**Assignment**.
The answer is one number: how many lines in the data below hold "white".
Start of Records for this exercise
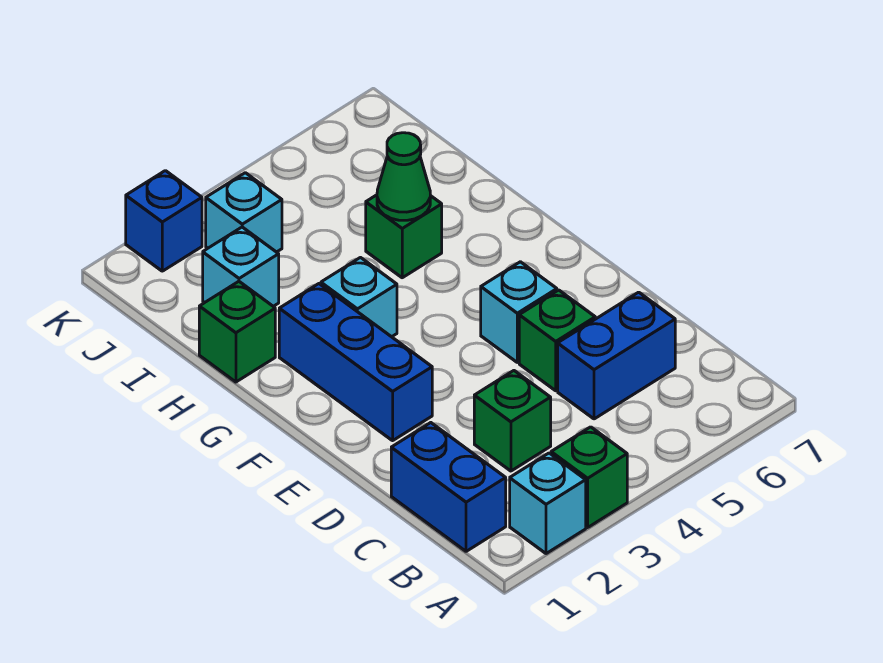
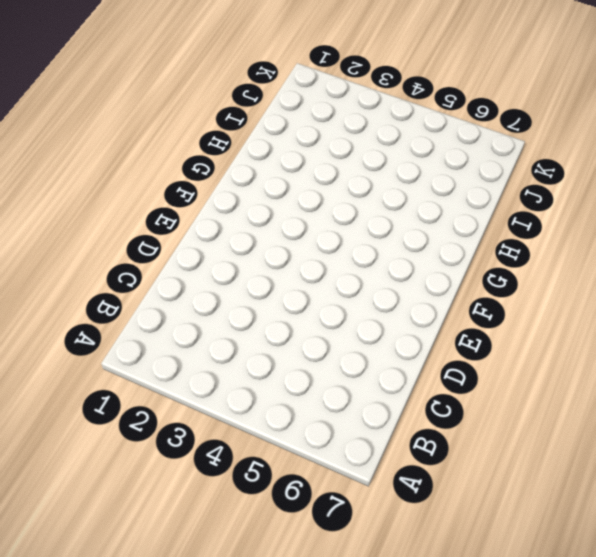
none -> cyan brick A2 level 1
none -> green brick A3 level 1
none -> blue brick B1:C1 level 1

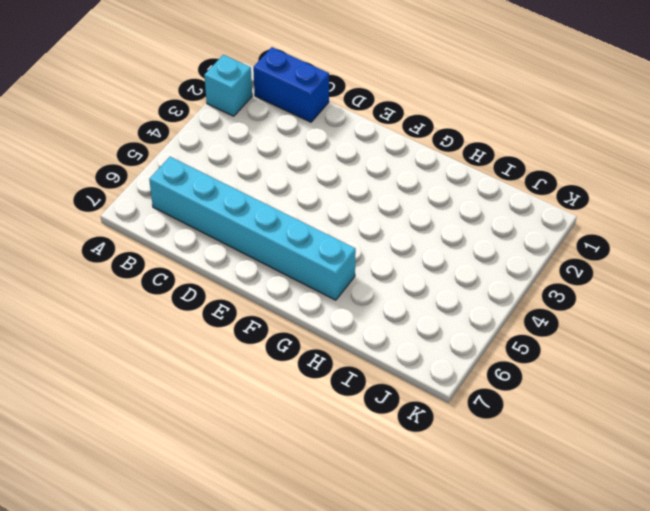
cyan brick B6:G6 level 1 -> blue brick C5:C6 level 1
none -> green brick A3 level 1
none -> green brick C3 level 1
none -> green brick D5 level 1

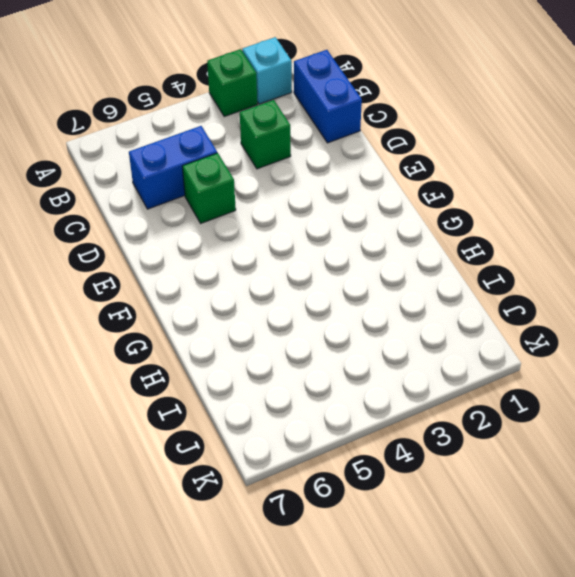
none -> blue brick E2:G2 level 1
none -> cyan brick E5 level 1
none -> cyan brick G3 level 1

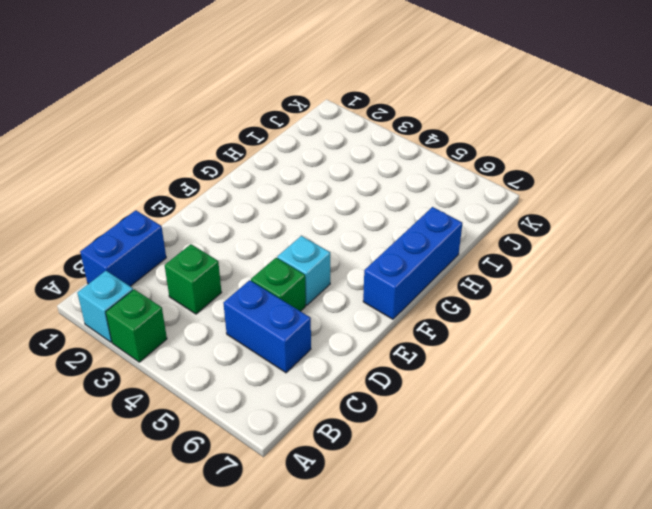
blue brick F7:H7 level 1 -> blue brick E2:G2 level 1
none -> cyan brick G3 level 1
none -> green brick H1 level 1
none -> green brick H5 level 1

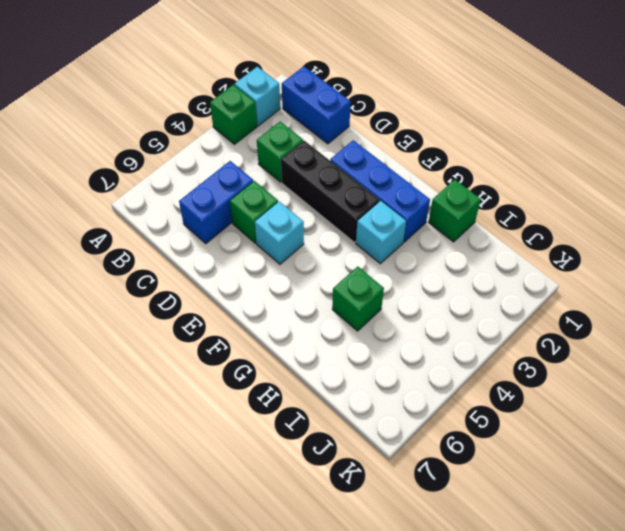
black brick D3:F3 level 1 -> none
none -> cyan brick I2 level 1
none -> cyan brick J3 level 1
none -> blue brick K2 level 1

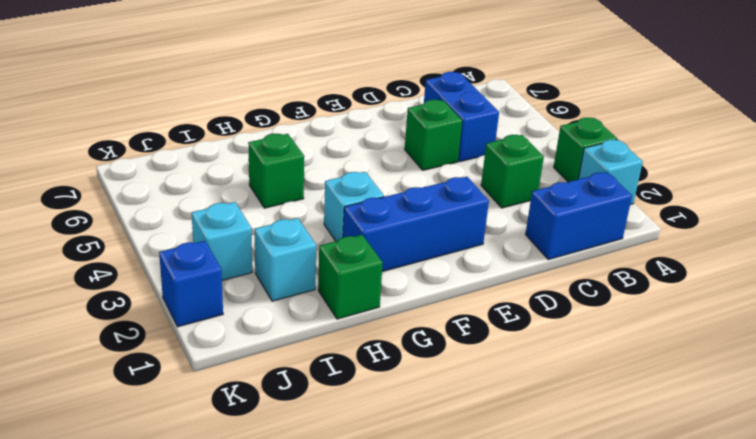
none -> cyan brick E5 level 1
none -> green cone H5 level 2

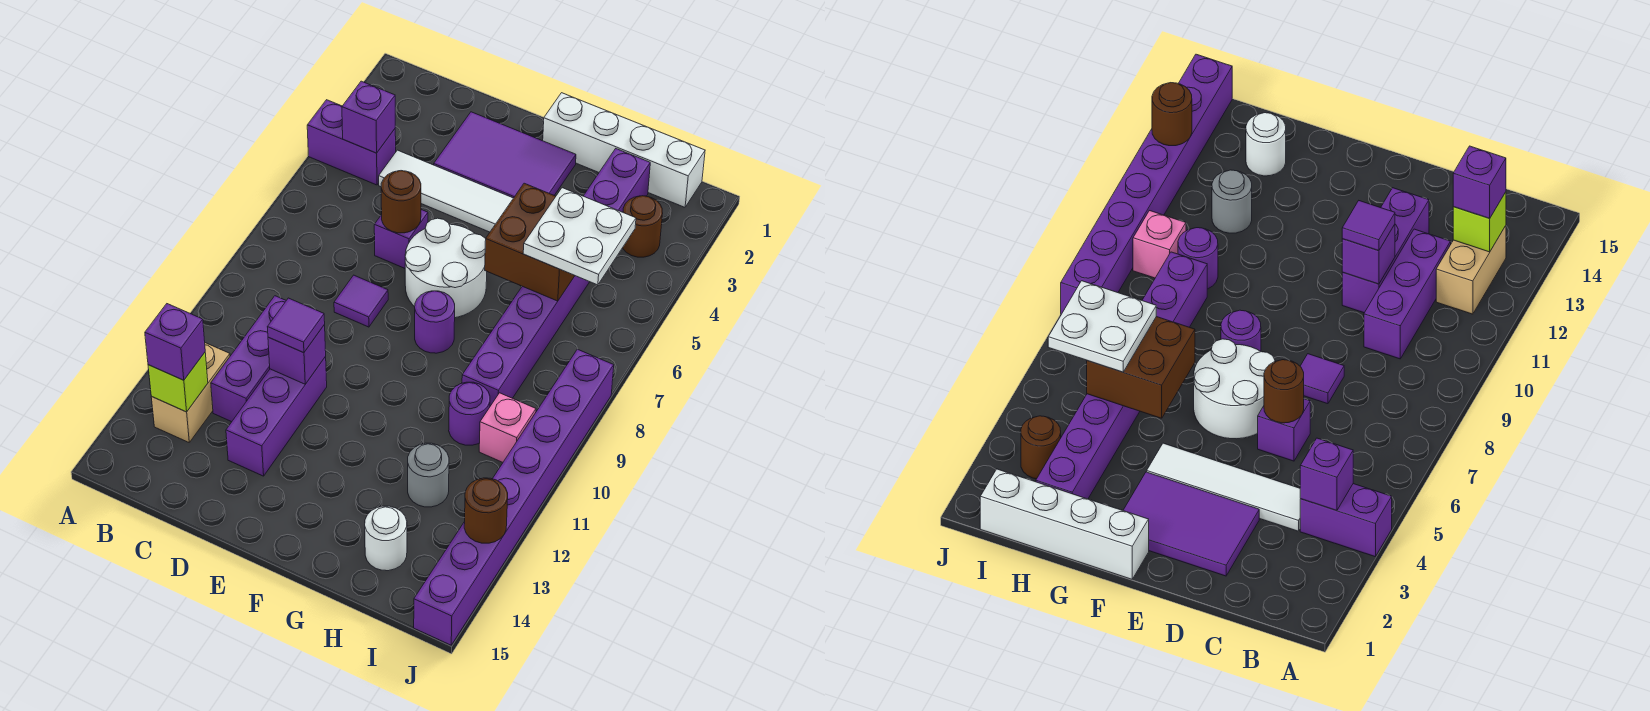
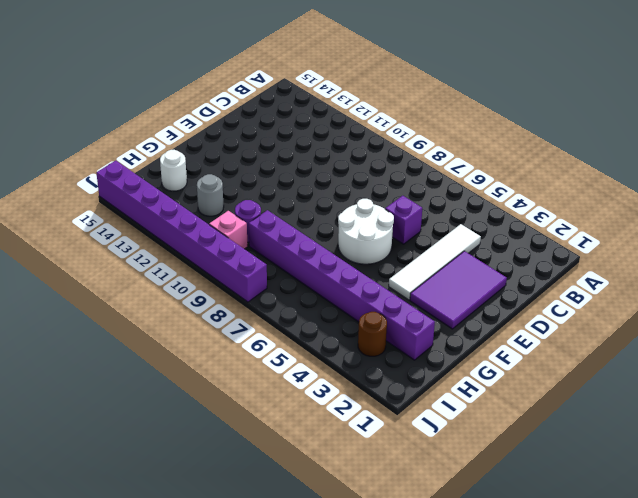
none -> purple brick A4:B4 level 1
none -> tan brick B12:B13 level 1
none -> purple brick C10:C12 level 1

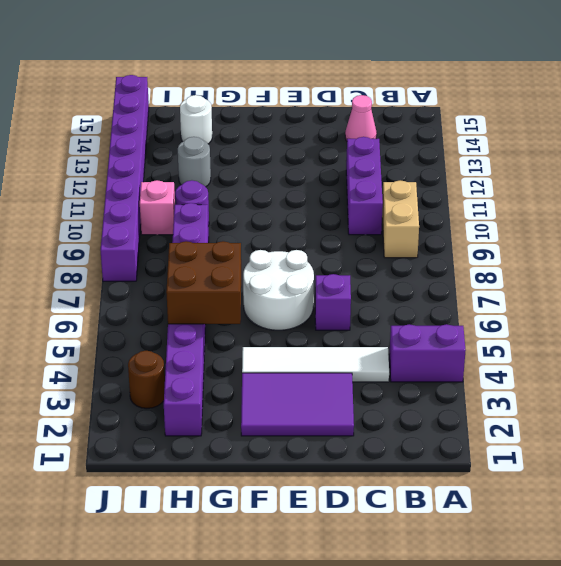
tan brick B9:B10 level 1 -> tan brick B12:B13 level 1
pink cone C14 level 1 -> none
none -> purple tile D8 level 1
none -> purple brick D11:D13 level 1
none -> white brick F1:I1 level 1

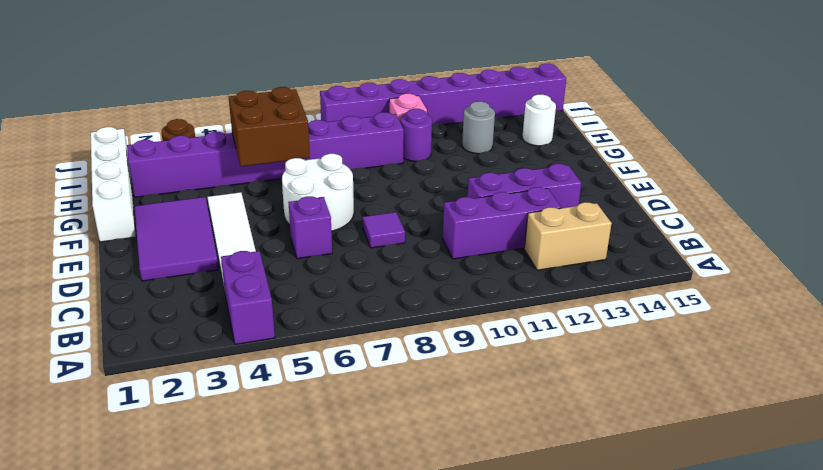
none -> purple round brick F8 level 1
none -> purple brick B4 level 2
none -> lime brick B13 level 2

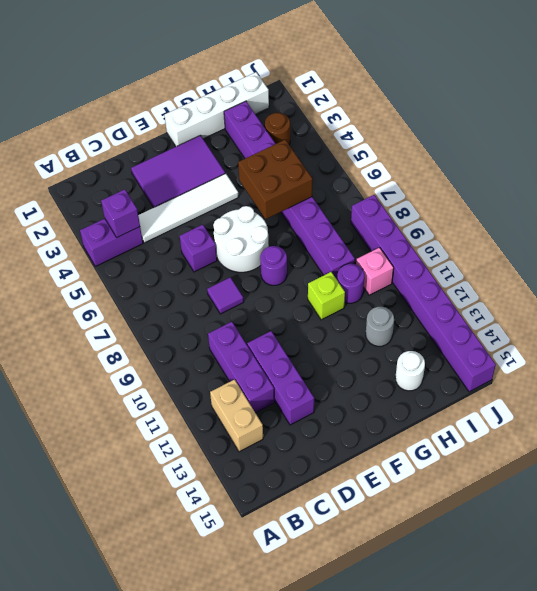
lime brick G10 level 1 -> lime brick B13 level 2
none -> brown round brick D6 level 2
none -> purple brick D11 level 2
none -> brown round brick J13 level 2

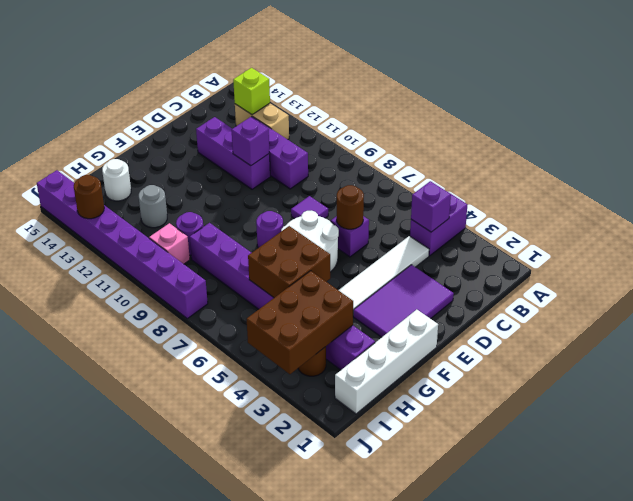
brown brick H3:J4 level 2 -> none
none -> purple brick B13 level 3
none -> purple tile D11 level 3
none -> white plate H5:I6 level 3

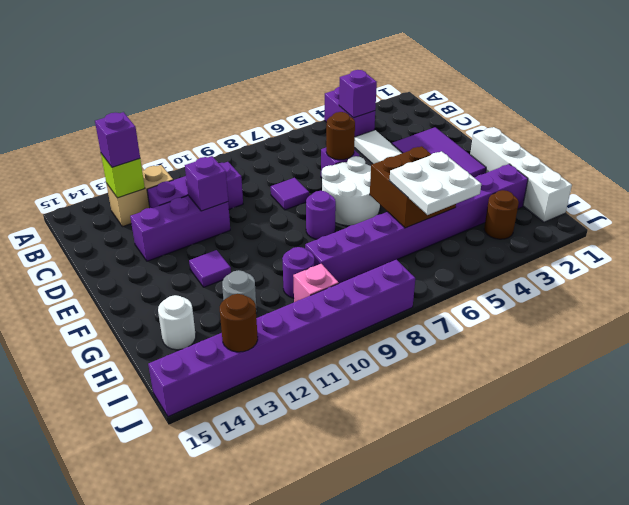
purple tile F12 level 1 -> purple tile D11 level 3

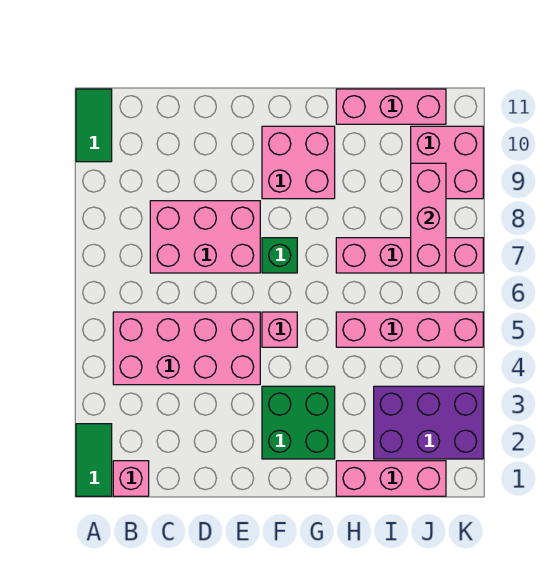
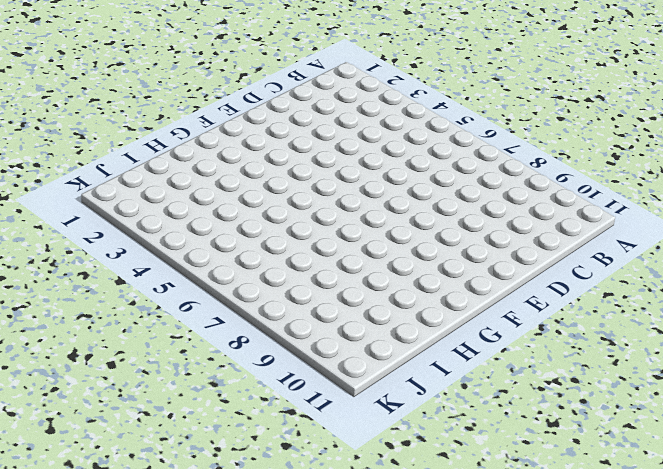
none -> green tile A1:A2 level 1
none -> green tile A10:A11 level 1
none -> pink brick B1 level 1

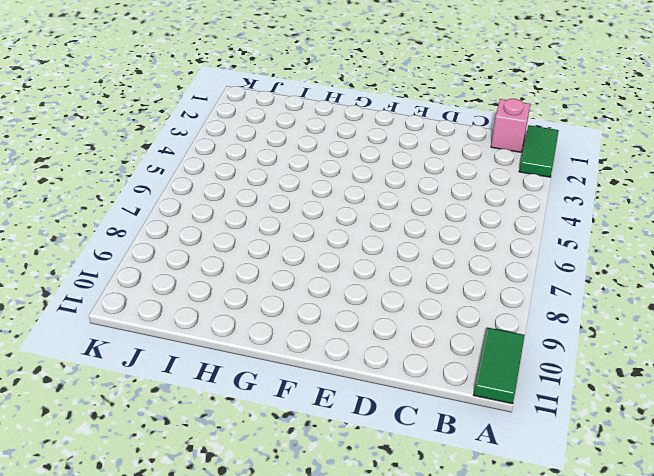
none -> pink brick B4:E5 level 1
none -> pink brick C7:E8 level 1
none -> green brick F2:G3 level 1

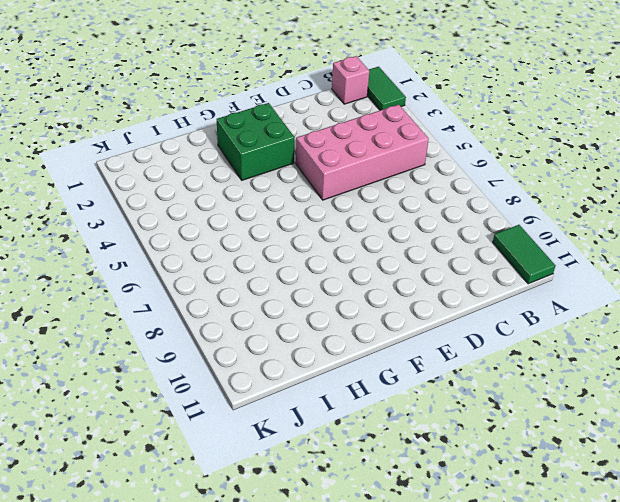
none -> pink brick C7:E8 level 1
none -> pink brick F5 level 1
none -> green brick F7 level 1

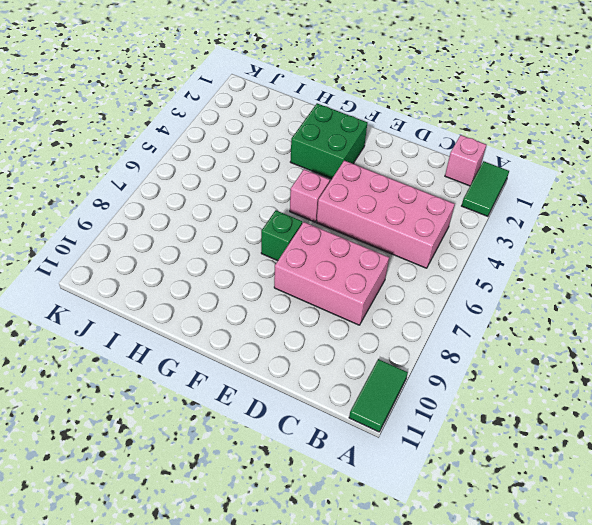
none -> pink brick F9:G10 level 1
none -> pink brick H1:J1 level 1
none -> pink brick H5:K5 level 1

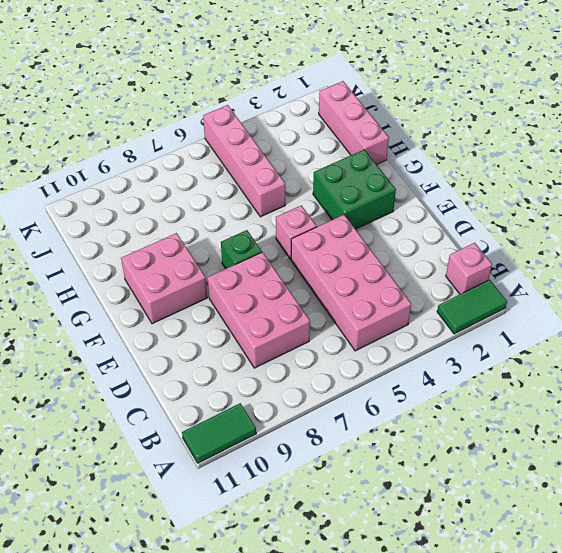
none -> pink brick H7:K7 level 1
none -> pink brick H11:J11 level 1
none -> purple brick I2:K3 level 1

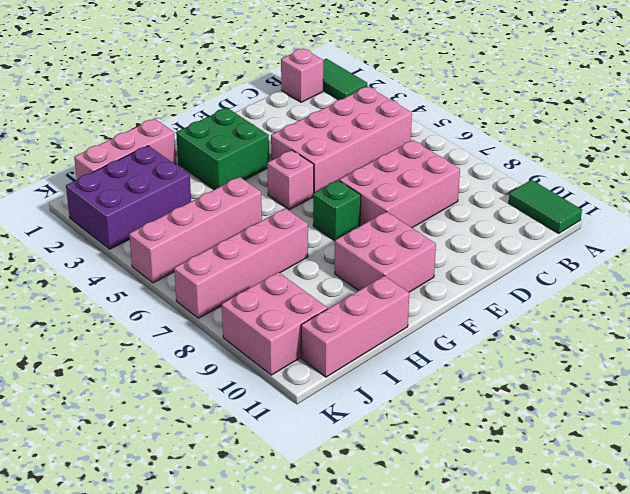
none -> pink brick J7:J9 level 2

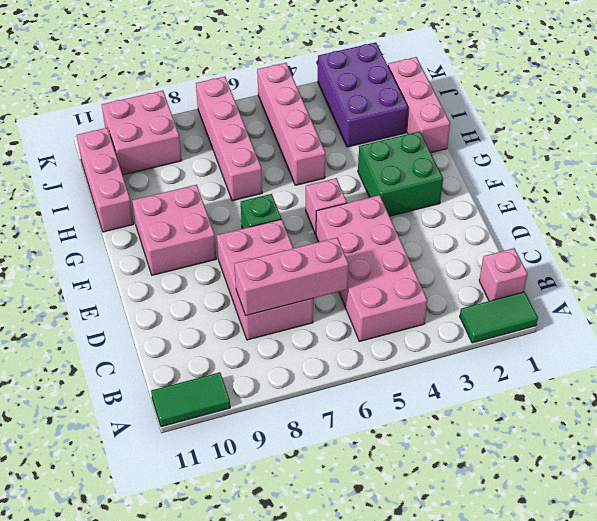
pink brick C6:C8 level 2 -> pink brick J7:J9 level 2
End of Records for this exercise
**Answer section**.
2